• **About this task**
Without the images, write out all of the following entries exactly.

· · · · ·

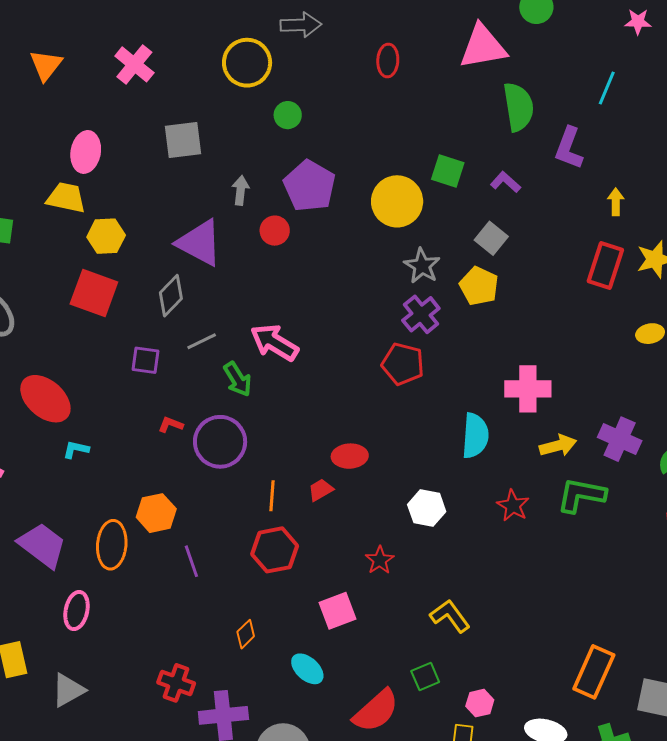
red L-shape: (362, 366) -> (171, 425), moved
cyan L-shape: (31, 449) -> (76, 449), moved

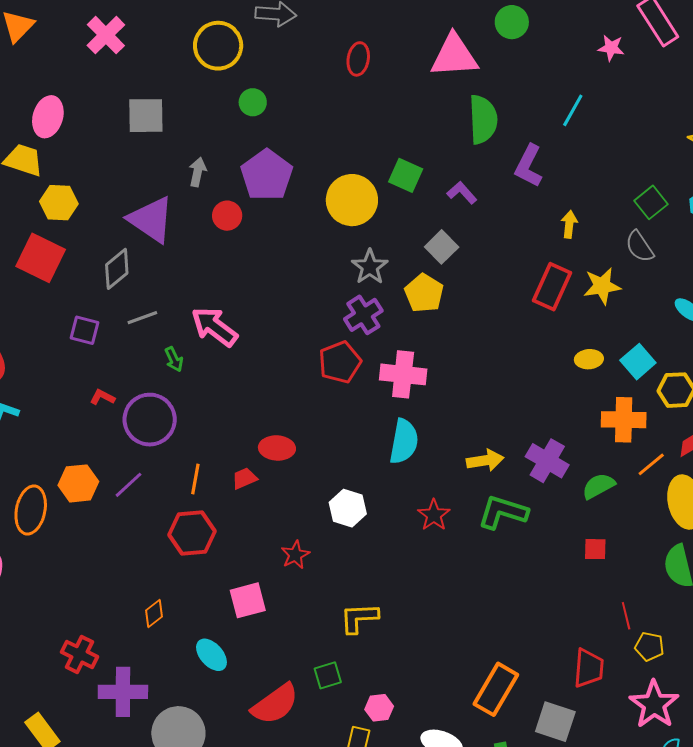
red pentagon: (403, 364) -> (340, 362), turned 30
green arrow: (238, 379) -> (174, 359), size x0.7
pink cross: (528, 389) -> (403, 374), moved
purple line: (191, 561) -> (128, 485), moved, turned 60
yellow L-shape: (450, 616) -> (359, 618), turned -63

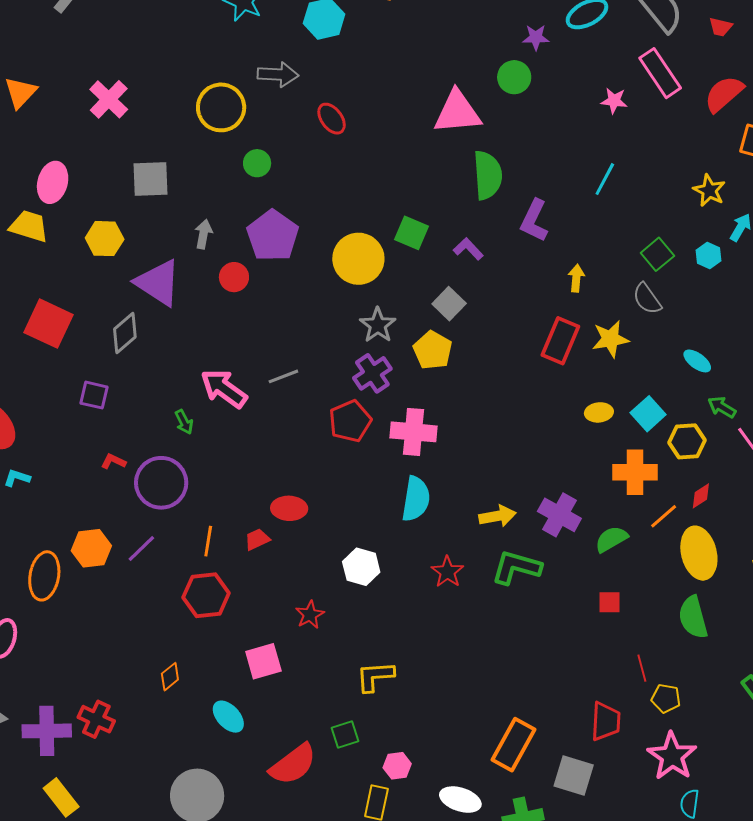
red ellipse: (358, 59) -> (332, 119), moved, turned -44
cyan line: (573, 110) -> (605, 179), moved
yellow hexagon: (59, 203) -> (105, 239), moved
gray line: (142, 318) -> (283, 376), moved
purple cross: (123, 692) -> (47, 731), moved

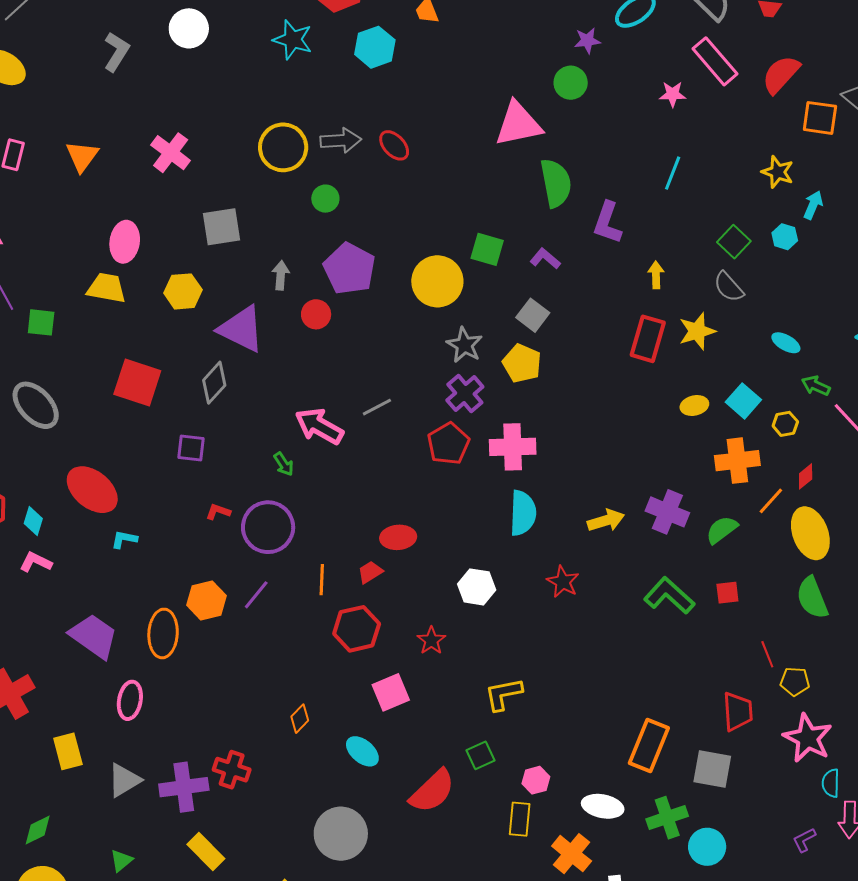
gray arrow: (278, 74) -> (341, 140), moved
yellow hexagon: (687, 441) -> (785, 424), size x0.7
green L-shape: (516, 567) -> (669, 596), moved, turned 33
red hexagon: (206, 595) -> (357, 629), moved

· · · · ·

• **Written reply**
red L-shape: (362, 366) -> (171, 425), moved
cyan L-shape: (31, 449) -> (76, 449), moved

red pentagon: (403, 364) -> (340, 362), turned 30
green arrow: (238, 379) -> (174, 359), size x0.7
pink cross: (528, 389) -> (403, 374), moved
purple line: (191, 561) -> (128, 485), moved, turned 60
yellow L-shape: (450, 616) -> (359, 618), turned -63

red ellipse: (358, 59) -> (332, 119), moved, turned -44
cyan line: (573, 110) -> (605, 179), moved
yellow hexagon: (59, 203) -> (105, 239), moved
gray line: (142, 318) -> (283, 376), moved
purple cross: (123, 692) -> (47, 731), moved

gray arrow: (278, 74) -> (341, 140), moved
yellow hexagon: (687, 441) -> (785, 424), size x0.7
green L-shape: (516, 567) -> (669, 596), moved, turned 33
red hexagon: (206, 595) -> (357, 629), moved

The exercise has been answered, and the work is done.